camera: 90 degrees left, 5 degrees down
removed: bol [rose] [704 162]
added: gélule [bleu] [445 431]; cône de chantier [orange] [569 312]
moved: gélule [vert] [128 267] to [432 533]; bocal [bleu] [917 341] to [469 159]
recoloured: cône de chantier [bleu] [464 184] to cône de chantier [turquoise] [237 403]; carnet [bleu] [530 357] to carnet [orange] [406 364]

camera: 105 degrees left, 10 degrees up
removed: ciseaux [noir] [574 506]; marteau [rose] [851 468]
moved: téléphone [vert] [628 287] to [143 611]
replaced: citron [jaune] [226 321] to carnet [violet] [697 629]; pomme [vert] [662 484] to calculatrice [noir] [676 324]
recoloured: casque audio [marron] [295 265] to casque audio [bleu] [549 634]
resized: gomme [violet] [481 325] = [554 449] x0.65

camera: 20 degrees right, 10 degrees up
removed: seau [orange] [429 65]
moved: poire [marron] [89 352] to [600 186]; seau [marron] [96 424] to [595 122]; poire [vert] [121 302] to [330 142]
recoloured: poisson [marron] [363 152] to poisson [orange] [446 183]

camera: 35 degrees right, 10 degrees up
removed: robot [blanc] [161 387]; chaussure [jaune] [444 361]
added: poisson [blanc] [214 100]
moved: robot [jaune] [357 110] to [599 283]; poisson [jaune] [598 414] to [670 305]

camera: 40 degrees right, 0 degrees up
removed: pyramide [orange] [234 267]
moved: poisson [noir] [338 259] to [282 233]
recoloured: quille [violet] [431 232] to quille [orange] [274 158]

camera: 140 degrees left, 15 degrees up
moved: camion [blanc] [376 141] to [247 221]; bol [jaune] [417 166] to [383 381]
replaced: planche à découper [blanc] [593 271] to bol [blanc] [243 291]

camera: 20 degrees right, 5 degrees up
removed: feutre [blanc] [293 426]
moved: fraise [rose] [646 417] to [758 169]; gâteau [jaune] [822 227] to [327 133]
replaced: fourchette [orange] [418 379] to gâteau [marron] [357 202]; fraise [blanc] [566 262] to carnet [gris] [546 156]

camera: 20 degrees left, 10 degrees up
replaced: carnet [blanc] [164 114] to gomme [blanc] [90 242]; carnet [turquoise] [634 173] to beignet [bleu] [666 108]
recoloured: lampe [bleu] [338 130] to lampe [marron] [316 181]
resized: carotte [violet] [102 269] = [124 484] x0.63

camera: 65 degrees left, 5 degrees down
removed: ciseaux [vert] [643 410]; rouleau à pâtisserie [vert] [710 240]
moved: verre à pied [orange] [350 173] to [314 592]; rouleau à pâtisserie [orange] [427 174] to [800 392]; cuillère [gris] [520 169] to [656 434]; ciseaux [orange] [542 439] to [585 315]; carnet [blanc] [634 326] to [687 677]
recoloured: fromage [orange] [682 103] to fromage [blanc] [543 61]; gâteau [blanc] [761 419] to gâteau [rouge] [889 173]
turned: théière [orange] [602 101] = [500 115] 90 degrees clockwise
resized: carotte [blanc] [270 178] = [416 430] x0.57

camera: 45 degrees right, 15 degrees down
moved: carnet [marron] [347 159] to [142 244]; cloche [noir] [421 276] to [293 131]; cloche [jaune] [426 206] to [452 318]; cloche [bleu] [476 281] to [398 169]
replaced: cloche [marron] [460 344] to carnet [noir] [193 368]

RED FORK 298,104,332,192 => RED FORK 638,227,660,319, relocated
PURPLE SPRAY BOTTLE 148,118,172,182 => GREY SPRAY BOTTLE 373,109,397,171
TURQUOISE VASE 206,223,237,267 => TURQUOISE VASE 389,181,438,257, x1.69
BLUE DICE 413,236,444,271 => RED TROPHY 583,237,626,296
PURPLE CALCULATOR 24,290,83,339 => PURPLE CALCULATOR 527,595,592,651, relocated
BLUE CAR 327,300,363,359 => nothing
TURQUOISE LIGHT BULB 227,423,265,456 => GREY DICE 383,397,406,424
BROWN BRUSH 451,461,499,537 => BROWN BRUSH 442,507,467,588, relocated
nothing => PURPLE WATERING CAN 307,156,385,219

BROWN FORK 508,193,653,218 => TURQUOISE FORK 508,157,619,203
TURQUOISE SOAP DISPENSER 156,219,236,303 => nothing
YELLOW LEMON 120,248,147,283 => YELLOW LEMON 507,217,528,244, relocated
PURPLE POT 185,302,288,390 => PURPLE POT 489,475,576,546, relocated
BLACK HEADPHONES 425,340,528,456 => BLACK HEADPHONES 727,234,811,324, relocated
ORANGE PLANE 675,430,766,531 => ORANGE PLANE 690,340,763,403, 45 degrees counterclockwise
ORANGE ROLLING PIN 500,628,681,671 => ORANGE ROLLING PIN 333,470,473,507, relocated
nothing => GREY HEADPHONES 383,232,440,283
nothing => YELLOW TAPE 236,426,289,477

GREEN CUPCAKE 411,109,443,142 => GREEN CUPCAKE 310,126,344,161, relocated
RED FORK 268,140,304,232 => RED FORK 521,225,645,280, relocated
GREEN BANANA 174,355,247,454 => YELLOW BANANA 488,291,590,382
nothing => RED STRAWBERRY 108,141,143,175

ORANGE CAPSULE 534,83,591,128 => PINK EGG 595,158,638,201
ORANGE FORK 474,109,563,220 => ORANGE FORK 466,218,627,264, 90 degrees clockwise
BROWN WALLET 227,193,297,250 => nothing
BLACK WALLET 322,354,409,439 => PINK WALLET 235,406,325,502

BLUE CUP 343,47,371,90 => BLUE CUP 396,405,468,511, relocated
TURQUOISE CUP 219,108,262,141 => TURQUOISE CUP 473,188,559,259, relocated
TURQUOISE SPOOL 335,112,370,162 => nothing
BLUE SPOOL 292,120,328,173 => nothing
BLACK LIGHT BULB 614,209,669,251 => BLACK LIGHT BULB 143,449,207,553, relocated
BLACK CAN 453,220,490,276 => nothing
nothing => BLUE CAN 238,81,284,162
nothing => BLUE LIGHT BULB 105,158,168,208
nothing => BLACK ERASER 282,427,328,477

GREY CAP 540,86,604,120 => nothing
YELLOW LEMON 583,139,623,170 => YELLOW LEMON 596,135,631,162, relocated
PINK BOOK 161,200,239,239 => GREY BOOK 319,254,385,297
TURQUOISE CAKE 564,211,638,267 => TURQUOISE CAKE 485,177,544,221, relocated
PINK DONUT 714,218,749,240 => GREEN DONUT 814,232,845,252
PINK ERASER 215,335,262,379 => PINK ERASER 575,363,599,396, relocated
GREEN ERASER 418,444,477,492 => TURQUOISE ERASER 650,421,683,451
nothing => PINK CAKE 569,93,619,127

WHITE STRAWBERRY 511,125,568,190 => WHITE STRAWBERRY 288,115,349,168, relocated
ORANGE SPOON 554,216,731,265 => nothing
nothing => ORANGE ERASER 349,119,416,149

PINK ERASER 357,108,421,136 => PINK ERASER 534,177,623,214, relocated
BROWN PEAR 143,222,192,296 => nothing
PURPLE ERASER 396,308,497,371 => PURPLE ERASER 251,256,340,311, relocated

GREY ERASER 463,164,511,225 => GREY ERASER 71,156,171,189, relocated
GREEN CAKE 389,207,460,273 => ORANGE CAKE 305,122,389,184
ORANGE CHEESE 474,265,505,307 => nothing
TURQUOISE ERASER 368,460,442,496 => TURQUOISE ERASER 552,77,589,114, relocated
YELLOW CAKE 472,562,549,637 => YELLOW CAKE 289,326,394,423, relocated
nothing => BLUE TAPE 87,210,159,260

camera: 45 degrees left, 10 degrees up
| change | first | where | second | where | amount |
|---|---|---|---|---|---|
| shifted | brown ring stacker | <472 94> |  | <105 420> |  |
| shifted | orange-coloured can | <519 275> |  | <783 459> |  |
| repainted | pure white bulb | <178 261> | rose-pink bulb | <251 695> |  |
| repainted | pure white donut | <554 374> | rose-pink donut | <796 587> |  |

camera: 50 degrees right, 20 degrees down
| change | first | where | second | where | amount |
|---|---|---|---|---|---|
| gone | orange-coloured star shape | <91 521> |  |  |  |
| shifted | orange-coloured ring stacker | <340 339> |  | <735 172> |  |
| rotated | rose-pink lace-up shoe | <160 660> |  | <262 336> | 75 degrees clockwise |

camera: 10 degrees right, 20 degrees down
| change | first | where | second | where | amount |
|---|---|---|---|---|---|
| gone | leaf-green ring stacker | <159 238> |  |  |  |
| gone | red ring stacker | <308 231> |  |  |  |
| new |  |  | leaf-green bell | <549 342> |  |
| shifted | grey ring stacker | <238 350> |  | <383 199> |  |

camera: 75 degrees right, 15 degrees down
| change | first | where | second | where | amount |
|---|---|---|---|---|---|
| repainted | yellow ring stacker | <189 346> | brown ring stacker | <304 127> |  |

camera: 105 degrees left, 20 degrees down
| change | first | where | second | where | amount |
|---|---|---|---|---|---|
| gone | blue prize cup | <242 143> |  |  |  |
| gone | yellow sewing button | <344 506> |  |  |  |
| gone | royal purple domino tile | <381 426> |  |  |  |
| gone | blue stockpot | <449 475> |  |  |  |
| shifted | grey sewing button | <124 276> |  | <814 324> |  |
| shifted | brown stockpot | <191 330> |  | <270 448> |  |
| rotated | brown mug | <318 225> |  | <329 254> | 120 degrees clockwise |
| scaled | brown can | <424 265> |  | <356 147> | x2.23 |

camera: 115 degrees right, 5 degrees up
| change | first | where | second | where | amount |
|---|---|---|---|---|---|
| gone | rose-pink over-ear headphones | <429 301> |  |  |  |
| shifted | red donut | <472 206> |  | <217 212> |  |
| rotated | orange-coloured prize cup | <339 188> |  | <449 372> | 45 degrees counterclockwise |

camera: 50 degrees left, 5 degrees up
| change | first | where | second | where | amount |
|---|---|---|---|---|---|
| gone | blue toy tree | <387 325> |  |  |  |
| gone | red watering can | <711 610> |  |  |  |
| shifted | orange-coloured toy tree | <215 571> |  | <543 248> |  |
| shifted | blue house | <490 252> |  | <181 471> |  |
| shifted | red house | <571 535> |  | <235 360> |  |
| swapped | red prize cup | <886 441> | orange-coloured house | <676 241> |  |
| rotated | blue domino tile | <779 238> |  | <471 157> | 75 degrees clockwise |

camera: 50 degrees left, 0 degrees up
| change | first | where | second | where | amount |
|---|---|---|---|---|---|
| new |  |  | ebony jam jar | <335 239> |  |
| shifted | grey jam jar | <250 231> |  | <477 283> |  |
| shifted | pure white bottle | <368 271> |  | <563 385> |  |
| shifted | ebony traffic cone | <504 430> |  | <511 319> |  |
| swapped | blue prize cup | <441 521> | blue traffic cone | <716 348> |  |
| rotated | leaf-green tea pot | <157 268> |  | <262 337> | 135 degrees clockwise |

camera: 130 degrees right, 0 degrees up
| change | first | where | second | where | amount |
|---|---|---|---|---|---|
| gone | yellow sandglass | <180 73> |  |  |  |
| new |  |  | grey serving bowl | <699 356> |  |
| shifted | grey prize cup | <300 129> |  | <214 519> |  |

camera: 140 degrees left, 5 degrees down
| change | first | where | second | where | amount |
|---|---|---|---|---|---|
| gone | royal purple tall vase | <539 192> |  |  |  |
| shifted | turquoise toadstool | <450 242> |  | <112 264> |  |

> _WHAT TO DO_
If a line falls between the first line of the records and the line containing "moved: gélule [vert]", inclusive, repeat it exactly; leave out all others.

> _ANSWER BOX_
camera: 90 degrees left, 5 degrees down
removed: bol [rose] [704 162]
added: gélule [bleu] [445 431]; cône de chantier [orange] [569 312]
moved: gélule [vert] [128 267] to [432 533]; bocal [bleu] [917 341] to [469 159]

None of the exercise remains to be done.